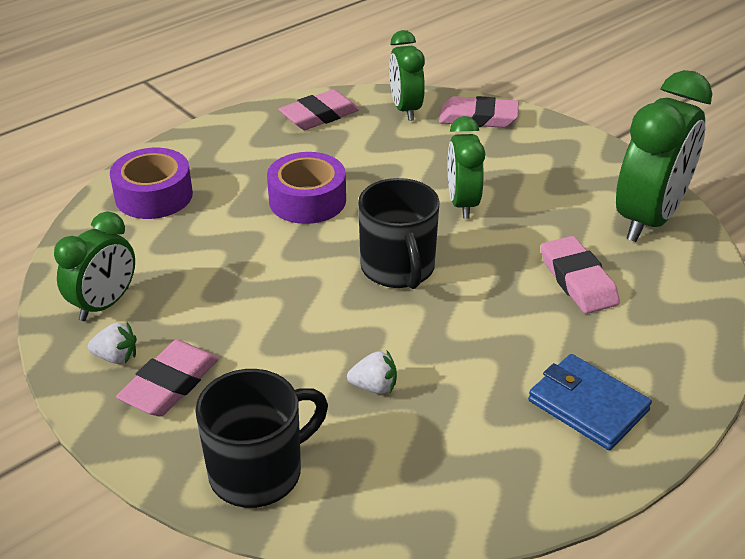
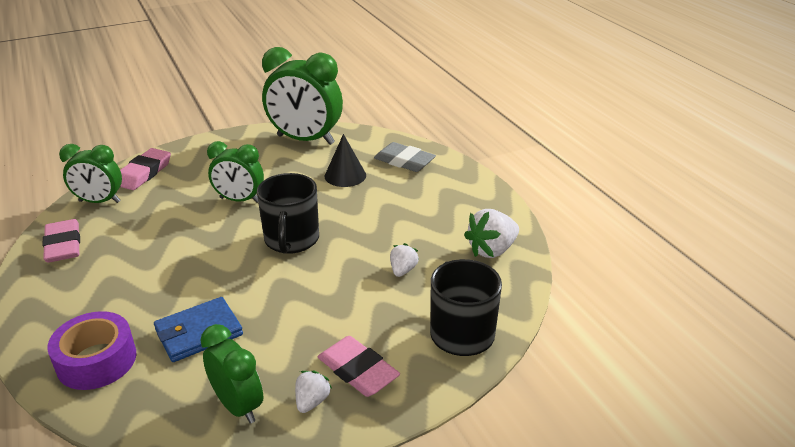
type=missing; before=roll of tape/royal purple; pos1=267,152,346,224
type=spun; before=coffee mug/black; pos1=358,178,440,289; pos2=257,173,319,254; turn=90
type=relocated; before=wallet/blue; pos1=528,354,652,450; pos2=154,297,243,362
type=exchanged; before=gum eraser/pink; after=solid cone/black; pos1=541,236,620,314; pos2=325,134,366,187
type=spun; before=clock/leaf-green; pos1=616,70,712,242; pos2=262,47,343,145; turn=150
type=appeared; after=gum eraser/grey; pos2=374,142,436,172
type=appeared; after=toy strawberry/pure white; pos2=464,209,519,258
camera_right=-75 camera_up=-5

□ □ □ □

[Exercise brief]
Pictures stay out; everything else in the records above gets copied exactly.

[Answer space]
type=missing; before=roll of tape/royal purple; pos1=267,152,346,224
type=spun; before=coffee mug/black; pos1=358,178,440,289; pos2=257,173,319,254; turn=90
type=relocated; before=wallet/blue; pos1=528,354,652,450; pos2=154,297,243,362
type=exchanged; before=gum eraser/pink; after=solid cone/black; pos1=541,236,620,314; pos2=325,134,366,187
type=spun; before=clock/leaf-green; pos1=616,70,712,242; pos2=262,47,343,145; turn=150
type=appeared; after=gum eraser/grey; pos2=374,142,436,172
type=appeared; after=toy strawberry/pure white; pos2=464,209,519,258
camera_right=-75 camera_up=-5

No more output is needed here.